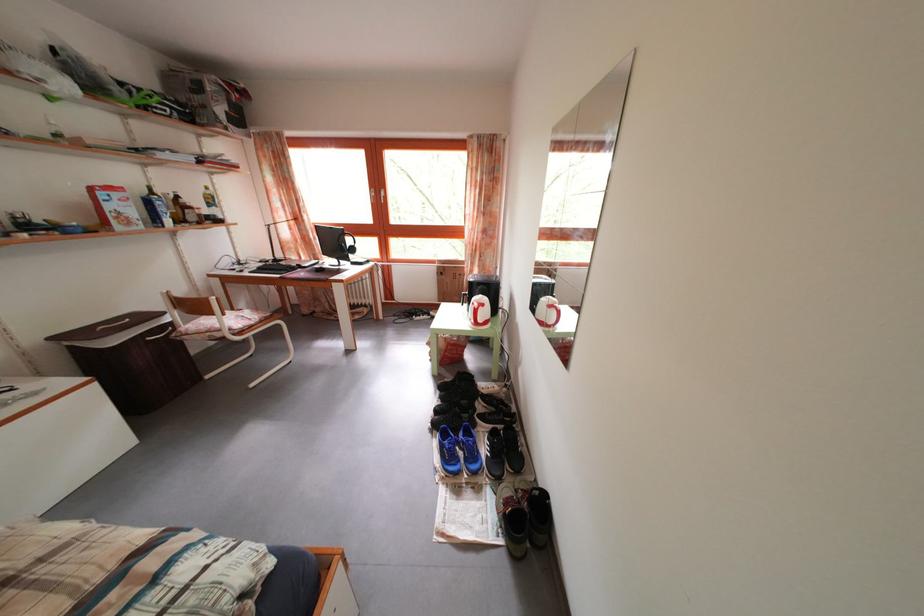
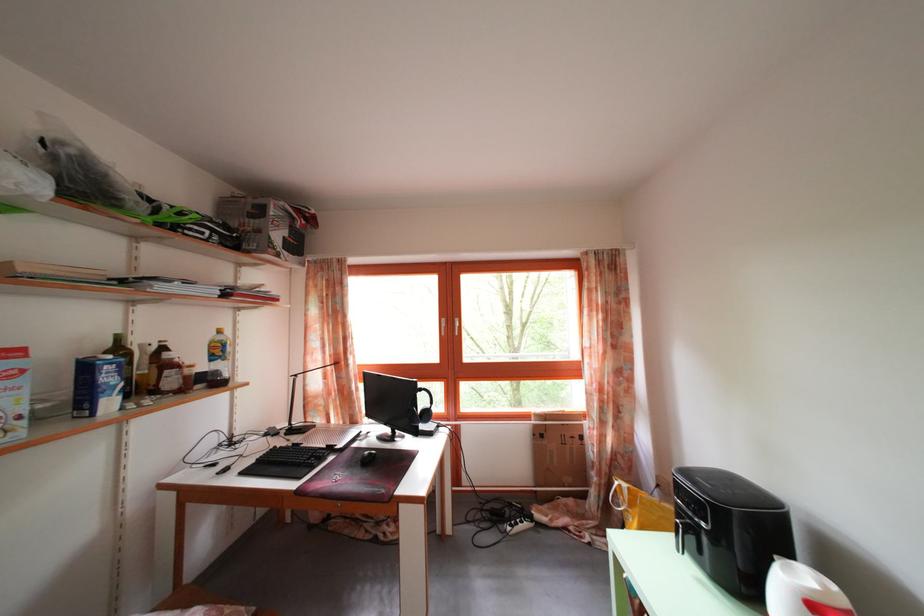
The point at (x=288, y=277) is marked in the first image. Where is the corresponding point in the second image?

(307, 472)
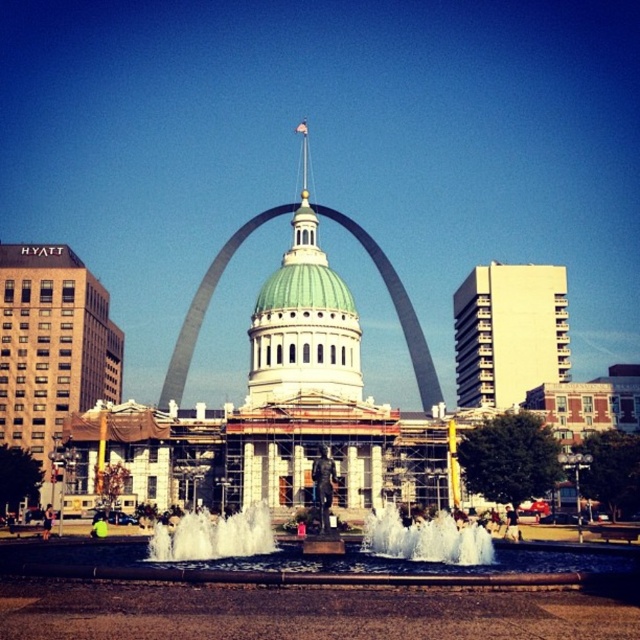
Which of these two, green dome at center or white frothy water at center, stands shorter?

white frothy water at center

Who is more forward, (291,301) or (442,552)?

Point (442,552)

Between point (344, 353) and point (369, 525), which one is positioned in front?

Point (369, 525) is more forward.

Locate an element on the screen. Image resolution: width=640 pixels, height=640 pixels. green dome at center is located at coordinates (304, 320).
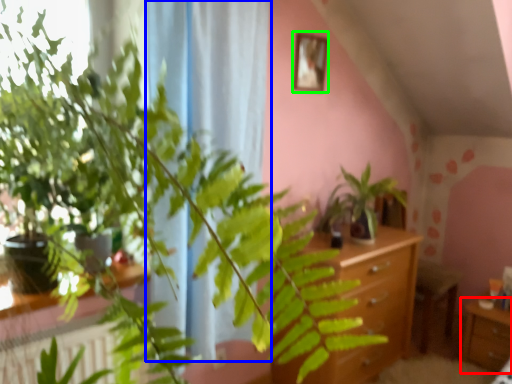
Question: Estimate the real-world distances between objects in this image. Which object is closer to table (highlighted by a red box), curtain (highlighted by a blue box) or picture frame (highlighted by a green box)?

Choices:
 (A) curtain
 (B) picture frame

Answer: (B)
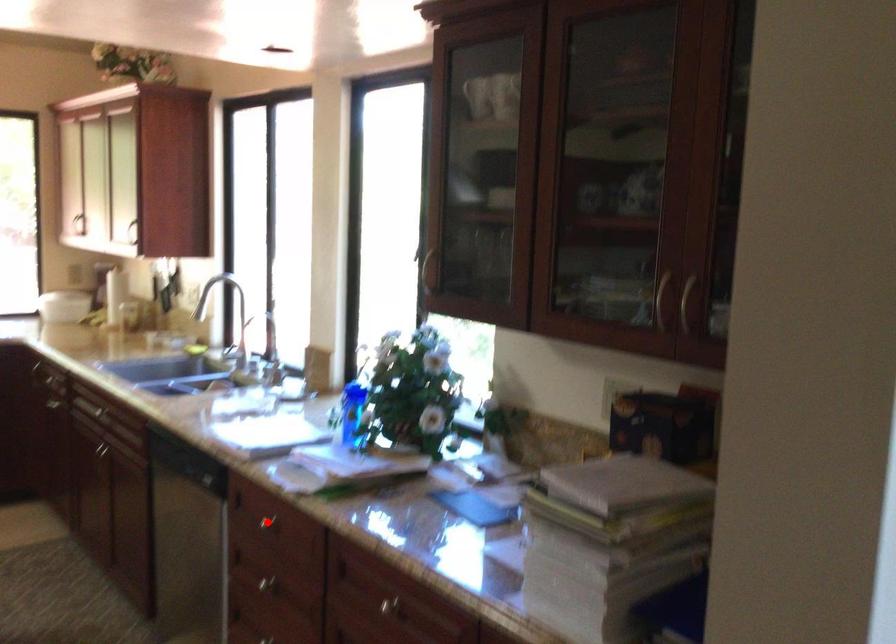
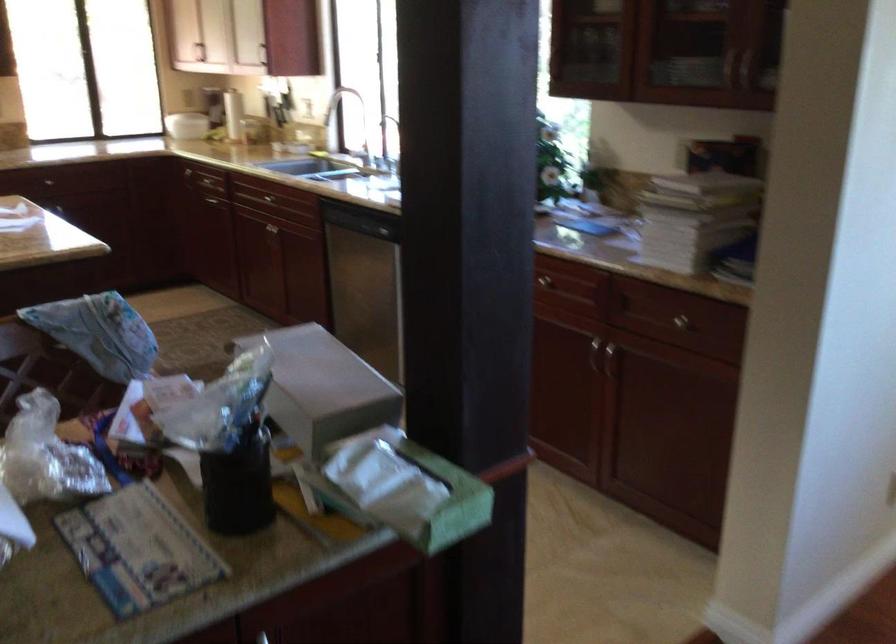
Question: I am providing you with two images of the same scene from different viewpoints. A red point is marked on the first image. Can you still see the location of the red point in image 2?

Choices:
 (A) Yes
 (B) No

Answer: (B)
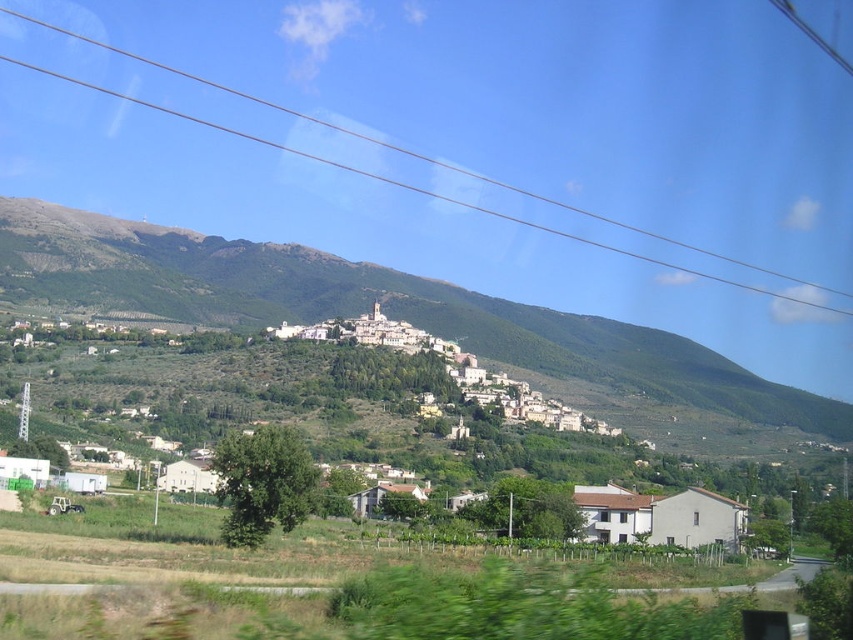
Who is positioned more to the right, green grassy hillside at upper center or transparent glass power lines at upper center?

From the viewer's perspective, transparent glass power lines at upper center appears more on the right side.

In the scene shown: Is green grassy hillside at upper center behind transparent glass power lines at upper center?

That is False.

Is point (341, 308) positioned in front of point (0, 10)?

Yes, it is.

The width and height of the screenshot is (853, 640). Find the location of `green grassy hillside at upper center`. green grassy hillside at upper center is located at coordinates (407, 321).

Who is lower down, white stone village at center or transparent glass power lines at upper center?

Positioned lower is white stone village at center.

Which of these two, white stone village at center or transparent glass power lines at upper center, stands taller?

transparent glass power lines at upper center

This screenshot has height=640, width=853. What do you see at coordinates (451, 369) in the screenshot?
I see `white stone village at center` at bounding box center [451, 369].

Find the location of `white stone village at center`. white stone village at center is located at coordinates (451, 369).

Does green grassy hillside at upper center have a greater height compared to white stone village at center?

Yes.

Can you confirm if green grassy hillside at upper center is shorter than white stone village at center?

No.

Does point (845, 435) come farther from viewer compared to point (315, 337)?

Yes.

This screenshot has width=853, height=640. I want to click on green grassy hillside at upper center, so click(407, 321).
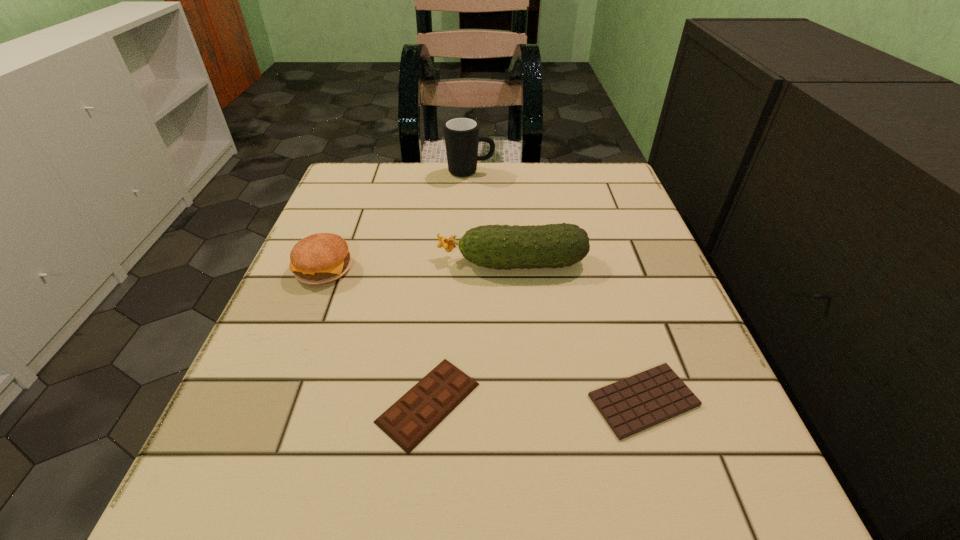
Identify the location of empty space between the hamburger and the farthest object. (397, 220).

Identify the location of vacant point located between the second shortest object and the fourth shortest object. The width and height of the screenshot is (960, 540). (470, 332).

Identify the location of vacant space that is in between the shorter chocolate bar and the second shortest object. (536, 401).

Identify the location of unoccupied area between the cucumber and the left chocolate bar. Image resolution: width=960 pixels, height=540 pixels. (470, 332).

Identify the location of vacant area that lies between the left chocolate bar and the hamburger. (376, 335).

Where is `free space between the farthest object and the left chocolate bar`? The width and height of the screenshot is (960, 540). free space between the farthest object and the left chocolate bar is located at coordinates (449, 287).

The image size is (960, 540). I want to click on free spot between the fourth tallest object and the fourth shortest object, so click(x=470, y=332).

Locate which object ranks second in proximity to the shorter chocolate bar. Please provide its 2D coordinates. Your answer should be formatted as a tuple, i.e. [(x, y)], where the tuple contains the x and y coordinates of a point satisfying the conditions above.

[(506, 247)]

I want to click on object that stands as the third closest to the fourth shortest object, so click(631, 405).

At what (x,y) coordinates should I click in order to perform the action: click on free space in the image that satisfies the following two spatial constraints: 1. on the front side of the third shortest object; 2. on the right side of the taller chocolate bar. Please return your answer as a coordinate pair (x, y). Looking at the image, I should click on (270, 402).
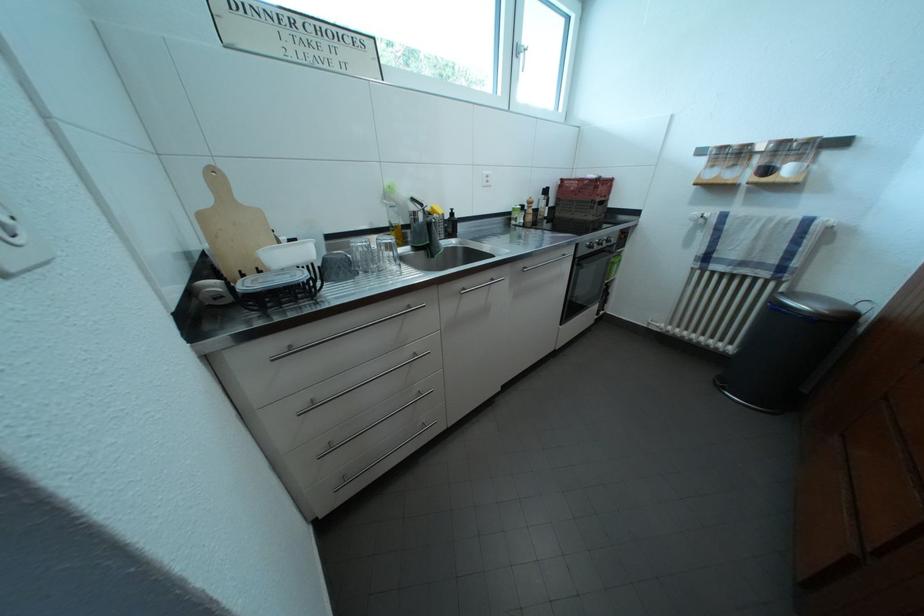
Locate an element on the screen. This screenshot has width=924, height=616. faucet handle is located at coordinates (423, 209).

★ ★ ★ ★ ★ ★ ★

Exercise prompt: Copy out every row above word for word, leaving out the pictures.

Complete answer:
The point at (x=288, y=277) is marked in the first image. Where is the corresponding point in the second image?

(307, 472)
Which of these two, green dome at center or white frothy water at center, stands shorter?

white frothy water at center

Who is more forward, (291,301) or (442,552)?

Point (442,552)

Between point (344, 353) and point (369, 525), which one is positioned in front?

Point (369, 525) is more forward.

Locate an element on the screen. Image resolution: width=640 pixels, height=640 pixels. green dome at center is located at coordinates (304, 320).
Question: Estimate the real-world distances between objects in this image. Which object is closer to table (highlighted by a red box), curtain (highlighted by a blue box) or picture frame (highlighted by a green box)?

Choices:
 (A) curtain
 (B) picture frame

Answer: (B)
Question: I am providing you with two images of the same scene from different viewpoints. A red point is marked on the first image. Can you still see the location of the red point in image 2?

Choices:
 (A) Yes
 (B) No

Answer: (B)
Who is positioned more to the right, green grassy hillside at upper center or transparent glass power lines at upper center?

From the viewer's perspective, transparent glass power lines at upper center appears more on the right side.

In the scene shown: Is green grassy hillside at upper center behind transparent glass power lines at upper center?

That is False.

Is point (341, 308) positioned in front of point (0, 10)?

Yes, it is.

The width and height of the screenshot is (853, 640). Find the location of `green grassy hillside at upper center`. green grassy hillside at upper center is located at coordinates (407, 321).

Who is lower down, white stone village at center or transparent glass power lines at upper center?

Positioned lower is white stone village at center.

Which of these two, white stone village at center or transparent glass power lines at upper center, stands taller?

transparent glass power lines at upper center

This screenshot has height=640, width=853. What do you see at coordinates (451, 369) in the screenshot?
I see `white stone village at center` at bounding box center [451, 369].

Find the location of `white stone village at center`. white stone village at center is located at coordinates (451, 369).

Does green grassy hillside at upper center have a greater height compared to white stone village at center?

Yes.

Can you confirm if green grassy hillside at upper center is shorter than white stone village at center?

No.

Does point (845, 435) come farther from viewer compared to point (315, 337)?

Yes.

This screenshot has width=853, height=640. I want to click on green grassy hillside at upper center, so click(407, 321).
Identify the location of empty space between the hamburger and the farthest object. (397, 220).

Identify the location of vacant point located between the second shortest object and the fourth shortest object. The width and height of the screenshot is (960, 540). (470, 332).

Identify the location of vacant space that is in between the shorter chocolate bar and the second shortest object. (536, 401).

Identify the location of unoccupied area between the cucumber and the left chocolate bar. Image resolution: width=960 pixels, height=540 pixels. (470, 332).

Identify the location of vacant area that lies between the left chocolate bar and the hamburger. (376, 335).

Where is `free space between the farthest object and the left chocolate bar`? The width and height of the screenshot is (960, 540). free space between the farthest object and the left chocolate bar is located at coordinates (449, 287).

The image size is (960, 540). I want to click on free spot between the fourth tallest object and the fourth shortest object, so click(x=470, y=332).

Locate which object ranks second in proximity to the shorter chocolate bar. Please provide its 2D coordinates. Your answer should be formatted as a tuple, i.e. [(x, y)], where the tuple contains the x and y coordinates of a point satisfying the conditions above.

[(506, 247)]

I want to click on object that stands as the third closest to the fourth shortest object, so click(631, 405).

At what (x,y) coordinates should I click in order to perform the action: click on free space in the image that satisfies the following two spatial constraints: 1. on the front side of the third shortest object; 2. on the right side of the taller chocolate bar. Please return your answer as a coordinate pair (x, y). Looking at the image, I should click on (270, 402).
Locate an element on the screen. This screenshot has width=924, height=616. faucet handle is located at coordinates (423, 209).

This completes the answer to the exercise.